AIM -> Convert the lines into a Markdown table with the columns "No." and "Text", numbering each row and omitting blank lines. Begin at the line containing "gray square: rotated 25 degrees clockwise" and stop after the line containing "green rectangle: moved", including both.

GIVEN DATA ->

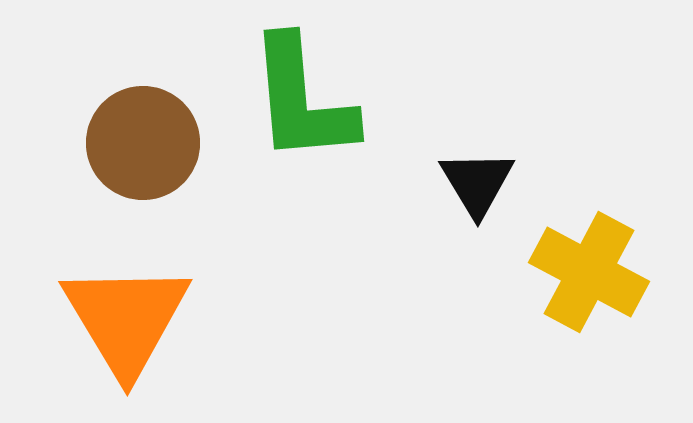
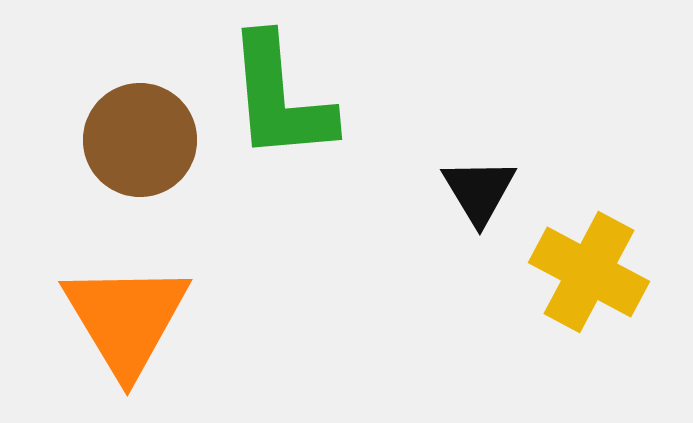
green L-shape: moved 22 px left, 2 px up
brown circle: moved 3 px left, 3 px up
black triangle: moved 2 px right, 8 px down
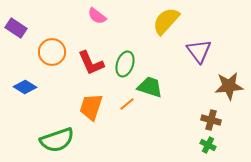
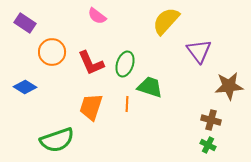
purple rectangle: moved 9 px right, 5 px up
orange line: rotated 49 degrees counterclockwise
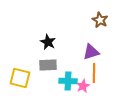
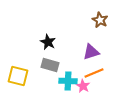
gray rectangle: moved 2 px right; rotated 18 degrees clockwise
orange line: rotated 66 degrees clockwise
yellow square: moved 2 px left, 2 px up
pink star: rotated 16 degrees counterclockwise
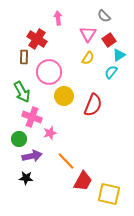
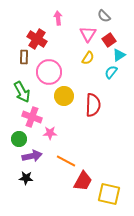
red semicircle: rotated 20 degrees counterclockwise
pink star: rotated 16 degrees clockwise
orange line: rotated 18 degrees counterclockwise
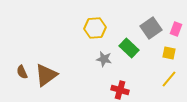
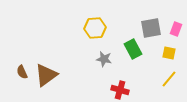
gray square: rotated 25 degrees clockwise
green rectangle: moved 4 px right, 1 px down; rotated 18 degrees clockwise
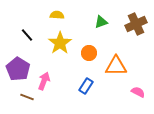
* * *
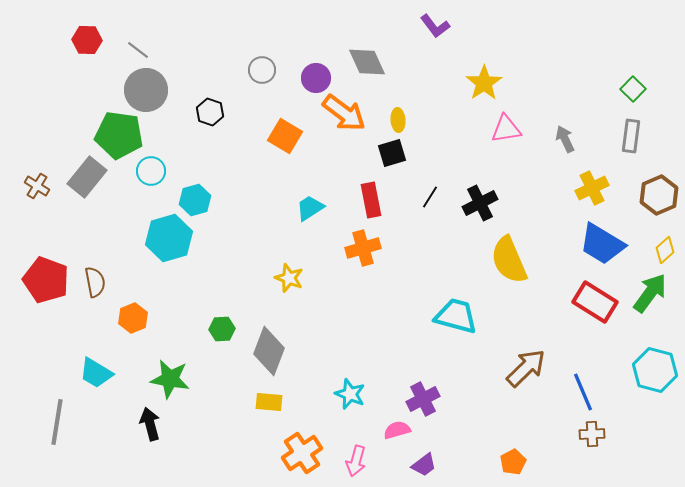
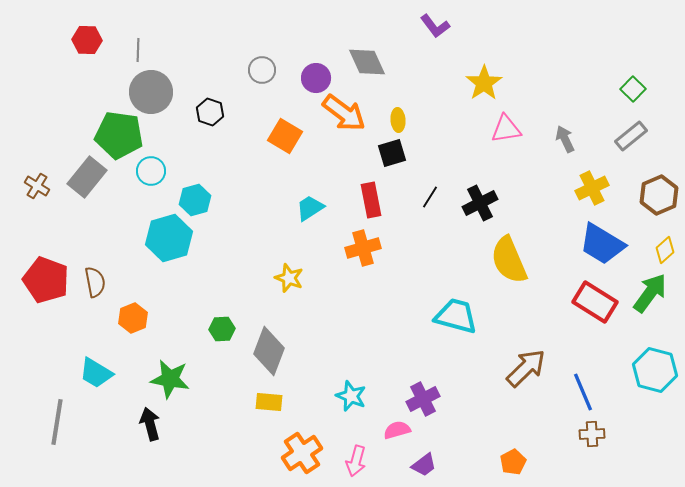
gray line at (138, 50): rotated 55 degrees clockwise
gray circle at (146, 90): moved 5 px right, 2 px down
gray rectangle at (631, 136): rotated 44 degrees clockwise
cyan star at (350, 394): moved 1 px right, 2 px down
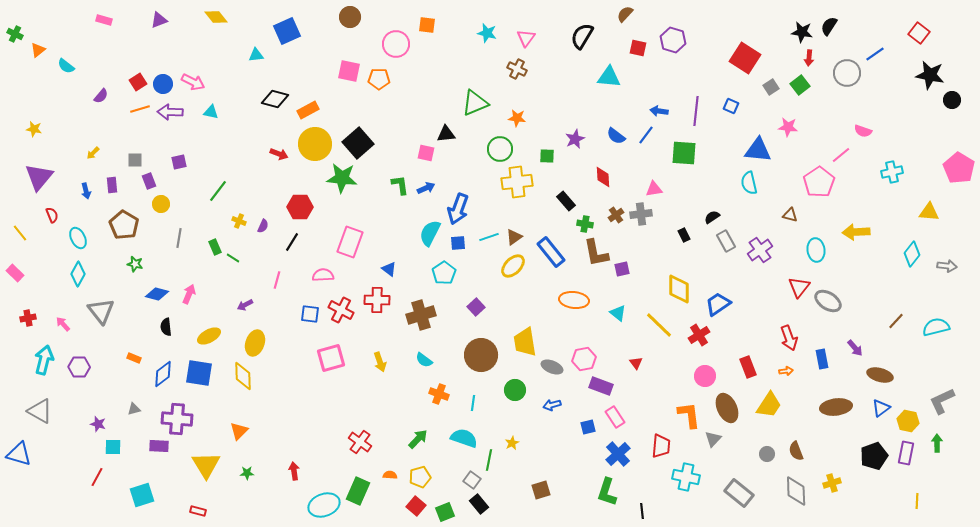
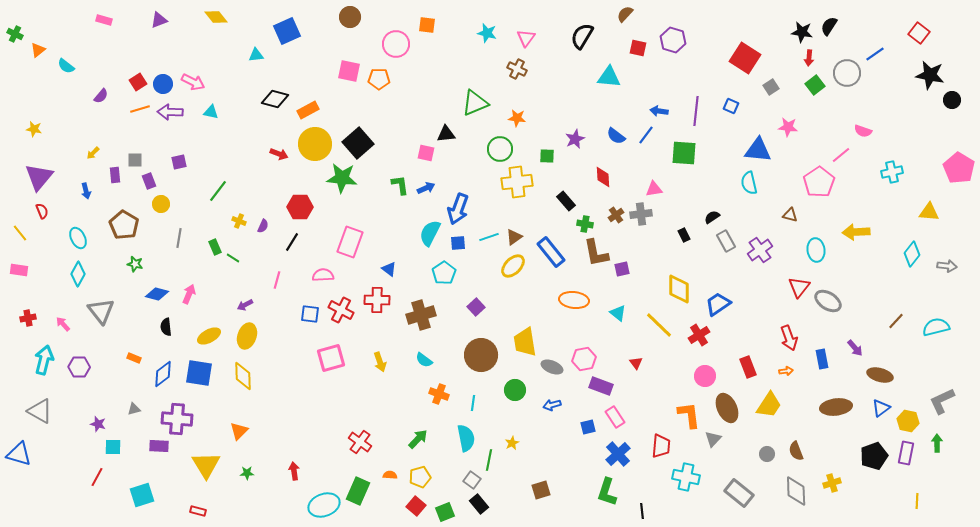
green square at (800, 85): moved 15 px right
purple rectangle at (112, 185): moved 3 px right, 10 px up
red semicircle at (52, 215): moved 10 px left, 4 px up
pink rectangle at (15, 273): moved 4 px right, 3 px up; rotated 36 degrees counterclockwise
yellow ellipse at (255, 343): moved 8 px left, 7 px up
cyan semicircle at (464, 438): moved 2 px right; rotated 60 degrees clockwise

RESULT BELOW ->
| No. | Text |
|---|---|
| 1 | gray square: rotated 25 degrees clockwise |
| 2 | green rectangle: moved 4 px right, 1 px down; rotated 18 degrees clockwise |